*EXERCISE GOAL*. Transcribe, word for word, the line containing "purple star: (1285, 905) -> (950, 864), moved" and each line following it through the end of the listing below. Omit all other lines.

*** LISTED RECORDS ***

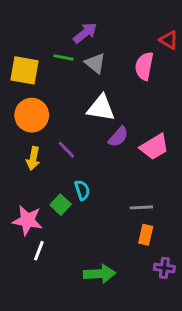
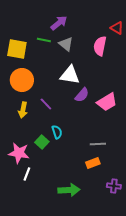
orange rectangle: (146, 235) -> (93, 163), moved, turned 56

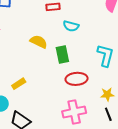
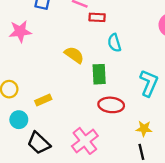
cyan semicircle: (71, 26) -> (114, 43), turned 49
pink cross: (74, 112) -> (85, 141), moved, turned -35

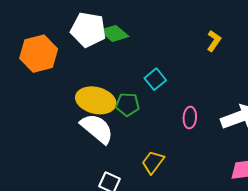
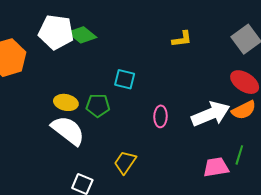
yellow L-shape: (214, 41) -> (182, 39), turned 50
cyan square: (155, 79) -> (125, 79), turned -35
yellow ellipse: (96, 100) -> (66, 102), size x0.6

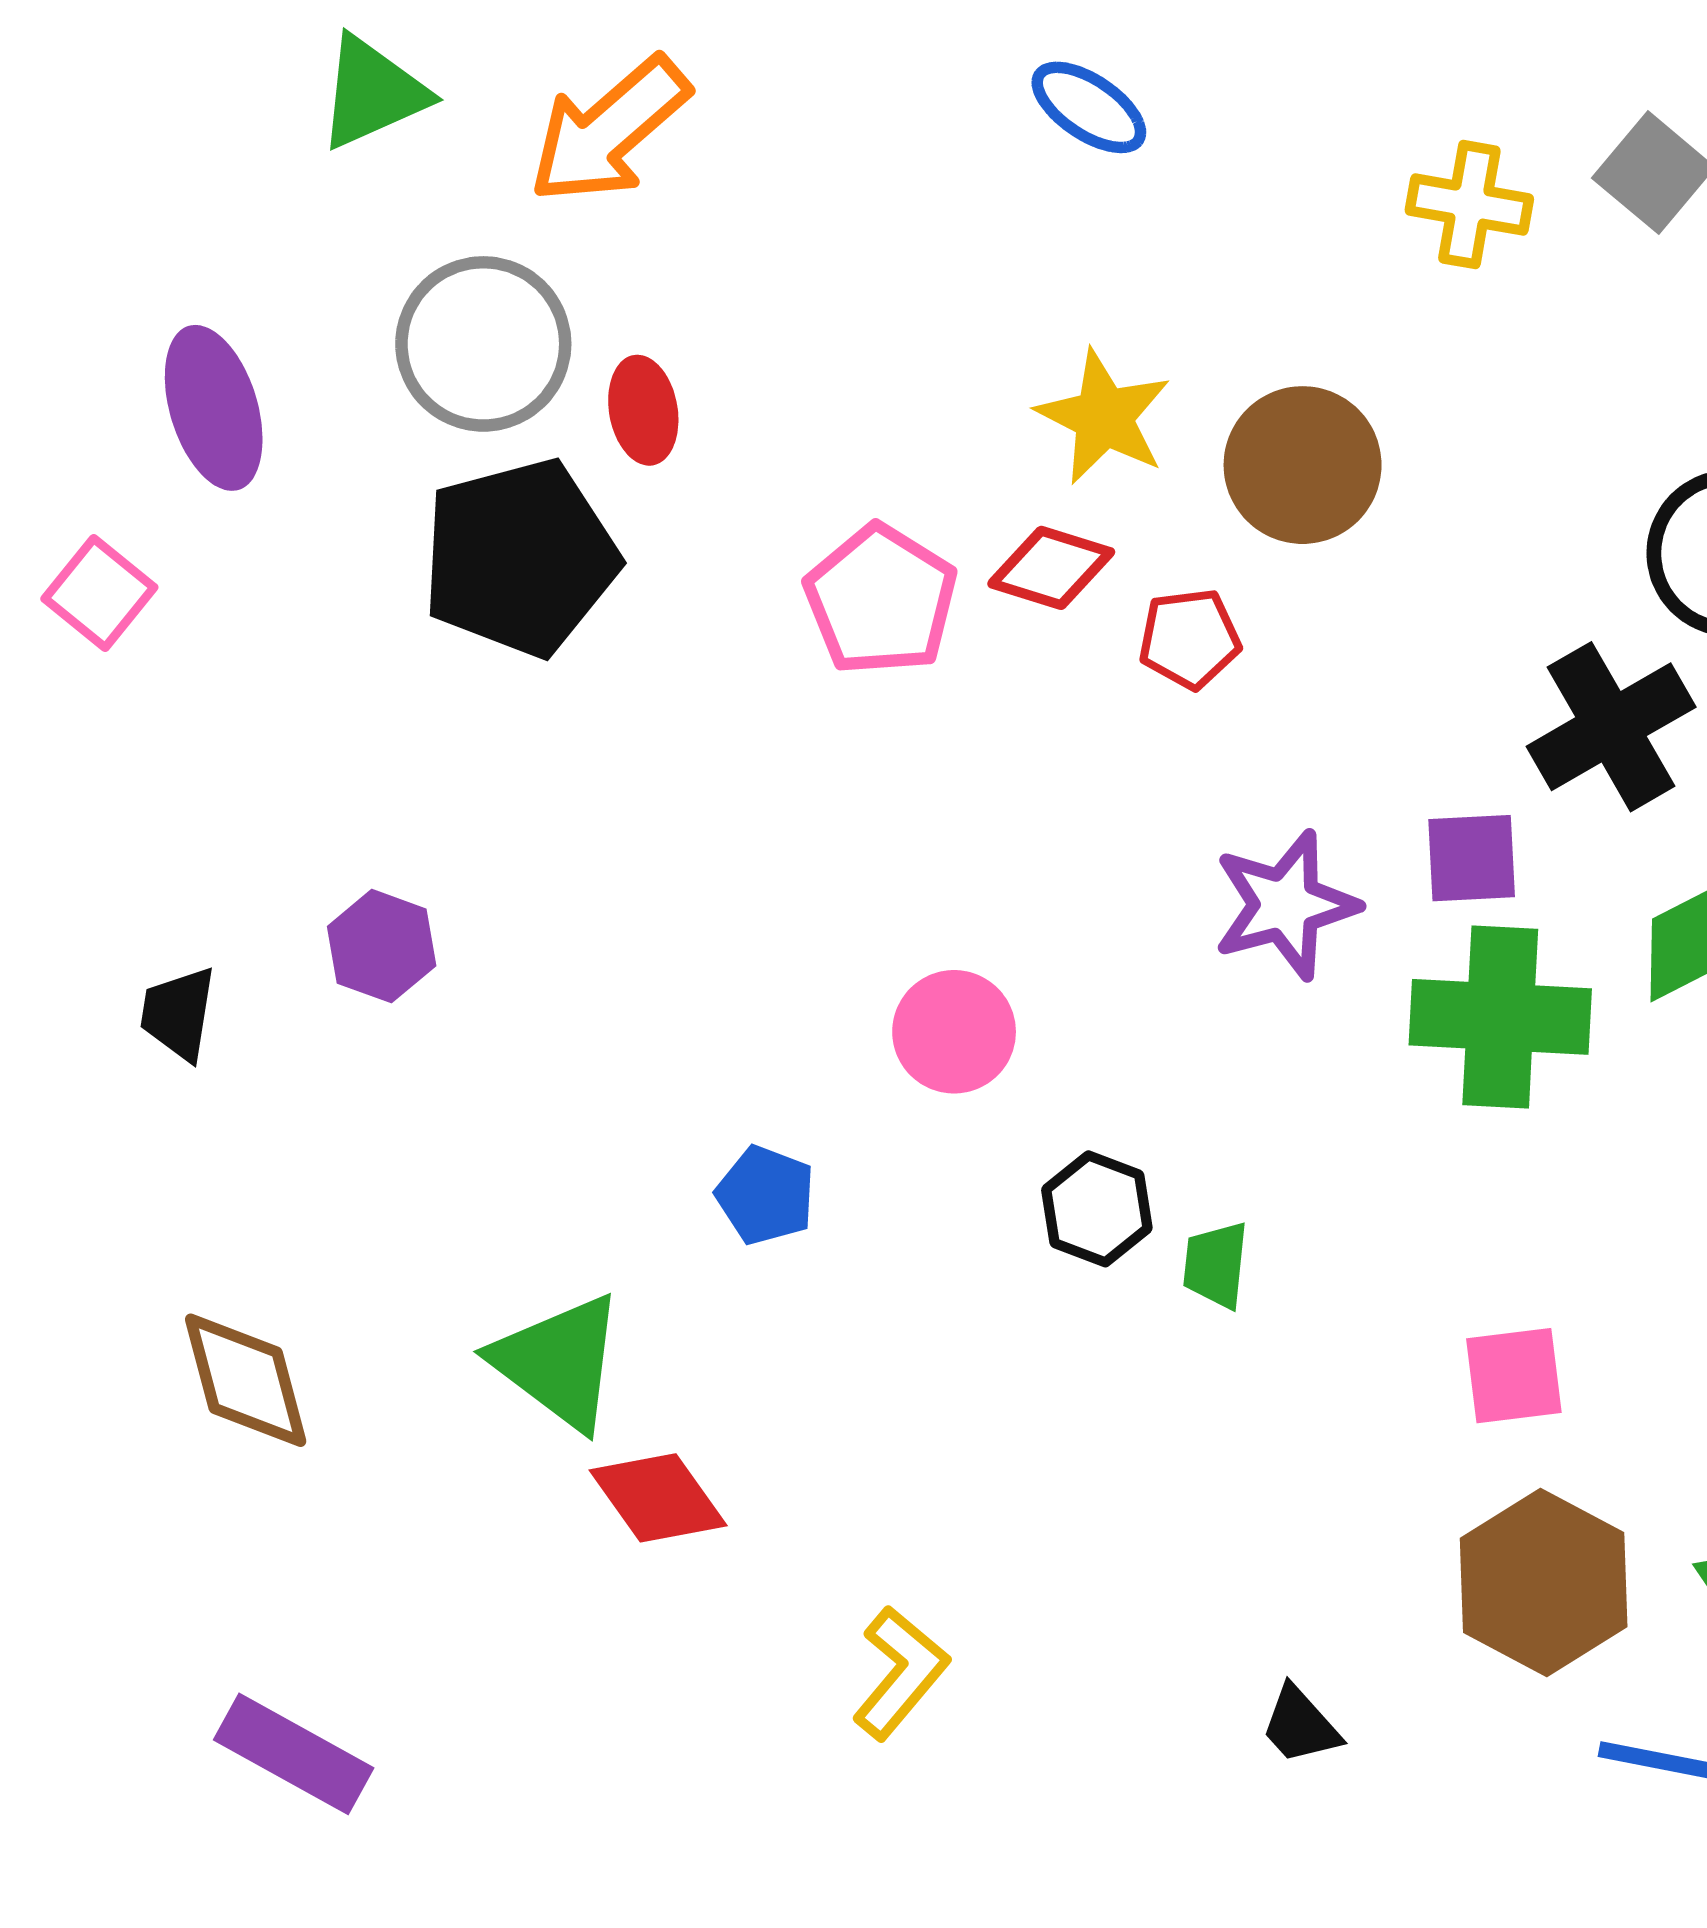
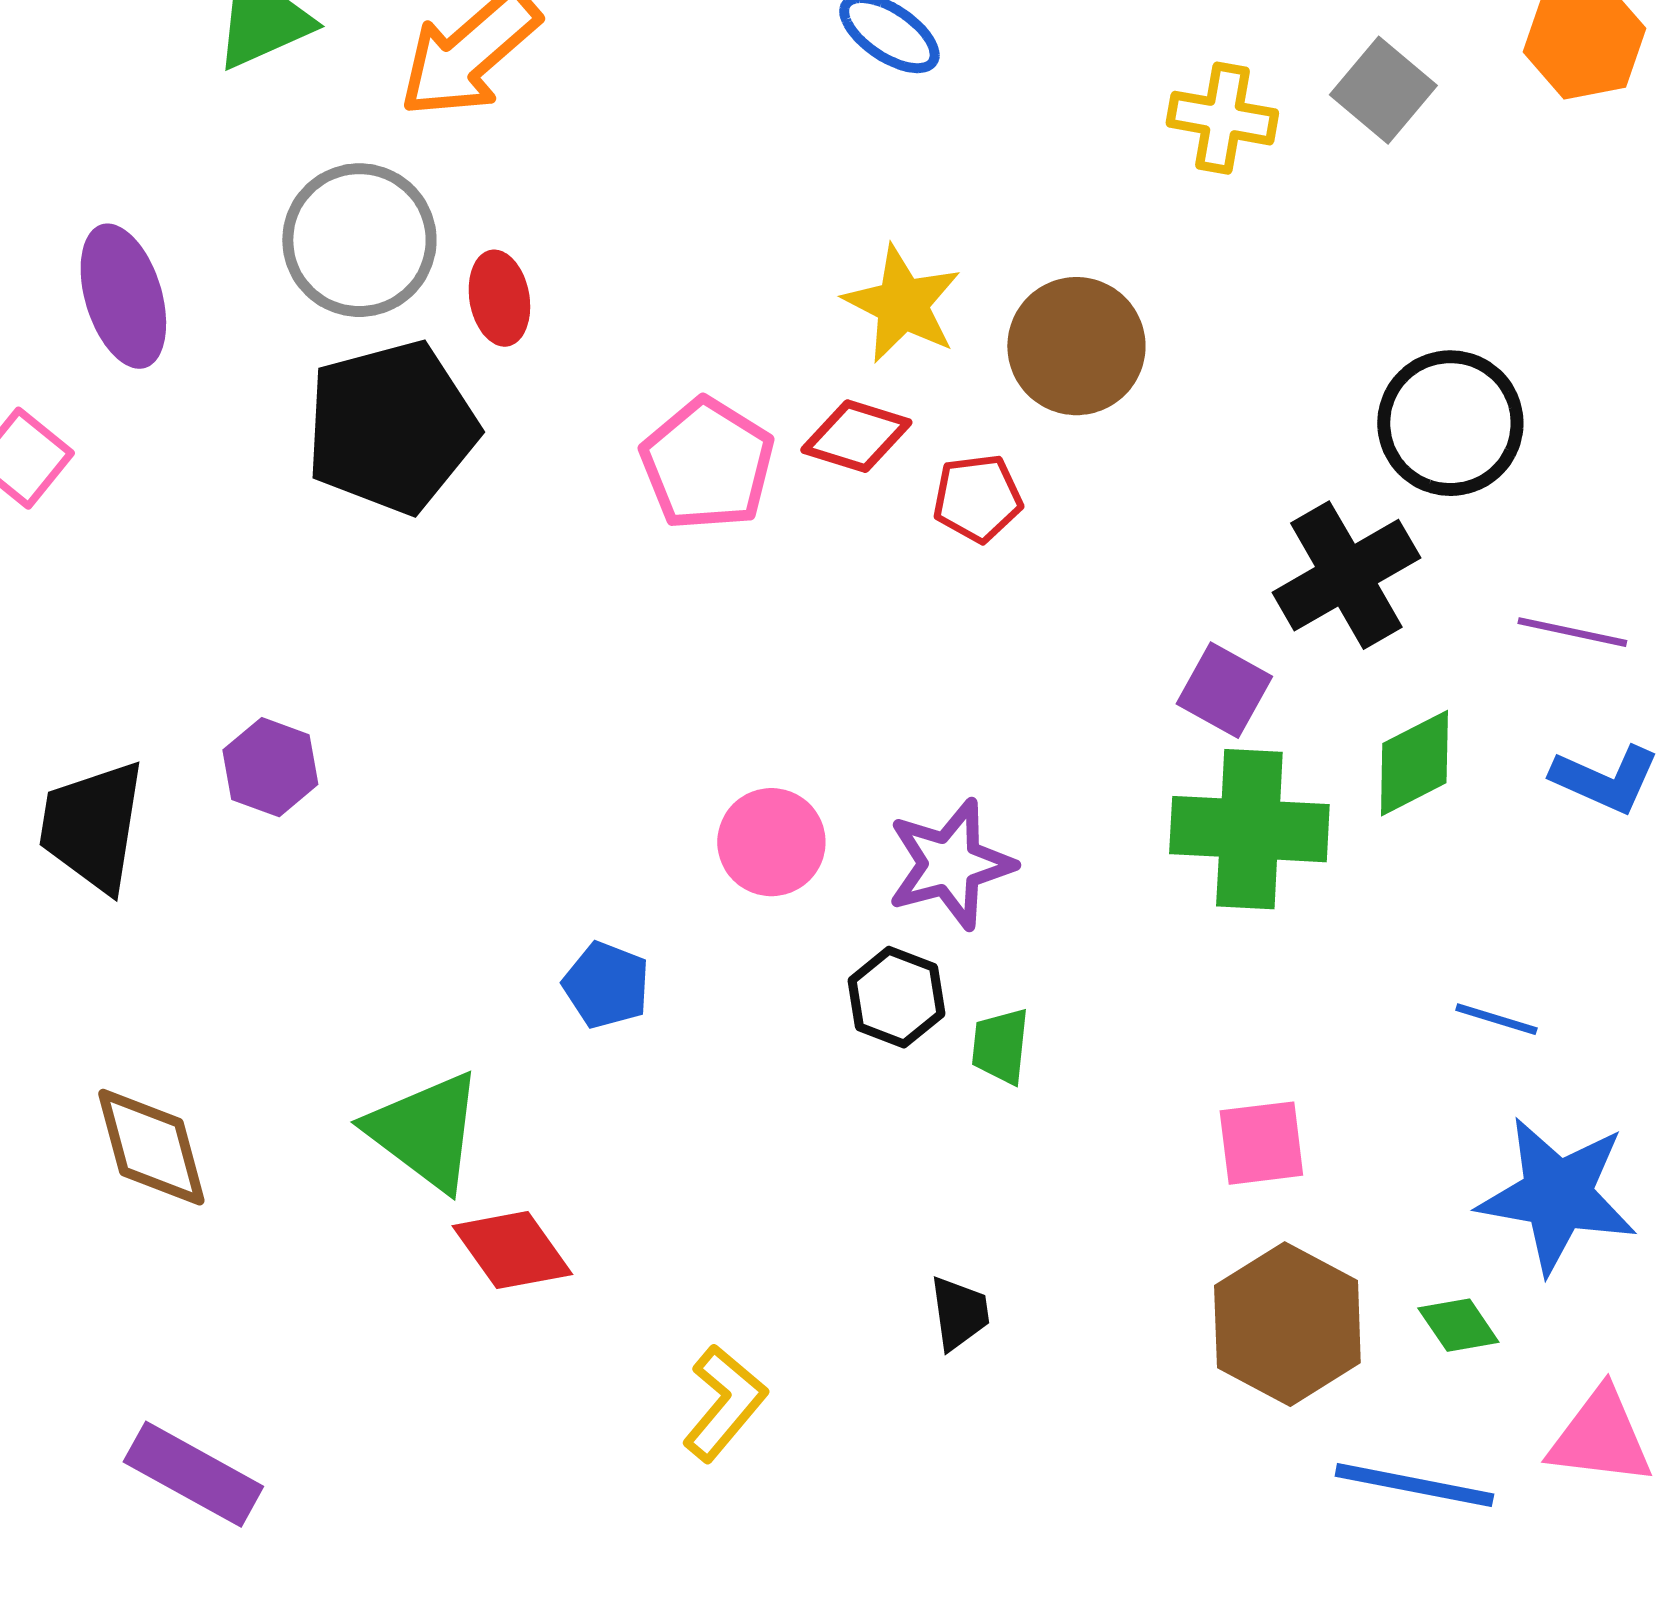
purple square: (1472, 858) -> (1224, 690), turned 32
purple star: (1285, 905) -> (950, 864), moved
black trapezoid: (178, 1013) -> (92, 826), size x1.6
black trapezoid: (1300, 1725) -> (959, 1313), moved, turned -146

*** End of LISTED RECORDS ***

*RESPONSE AREA*.
purple star: (1285, 905) -> (950, 864), moved
black trapezoid: (178, 1013) -> (92, 826), size x1.6
black trapezoid: (1300, 1725) -> (959, 1313), moved, turned -146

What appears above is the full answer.